[Records excerpted from a collection]
.....

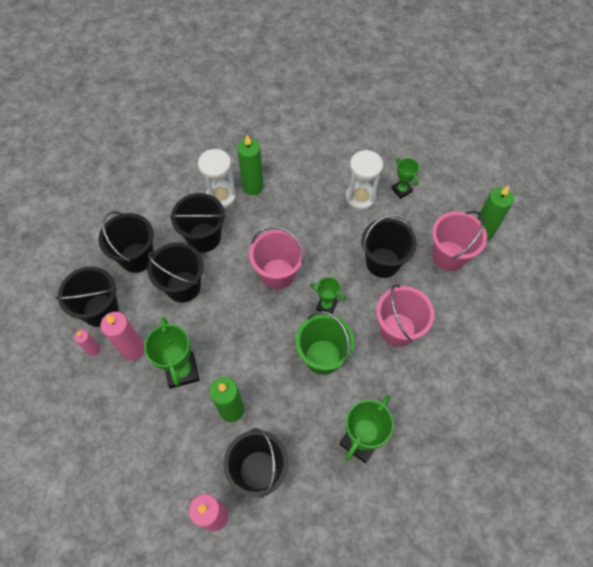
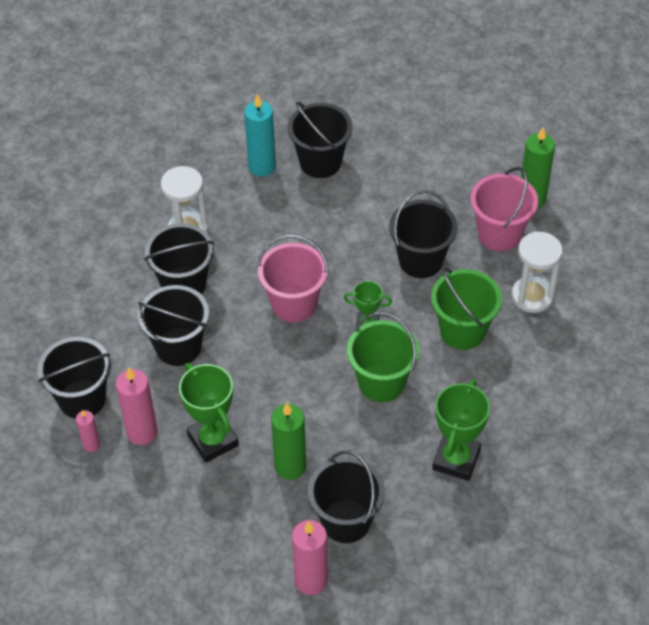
camera: 15 degrees left, 10 degrees down
(137, 257) = (105, 328): black bucket -> black bucket (320, 162)
(253, 187) = (225, 210): green candle -> none
(289, 159) = (262, 166): none -> turquoise candle
(360, 197) = (368, 191): white hourglass -> white hourglass (532, 296)
(398, 329) = (462, 331): pink bucket -> green bucket
(401, 190) = (418, 171): green trophy -> none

.....

* EXERCISE DESCRIPTION:
Only a number belongs in the answer: the number of lines in the preceding data that hold "none".

* EXERCISE OUTPUT:
3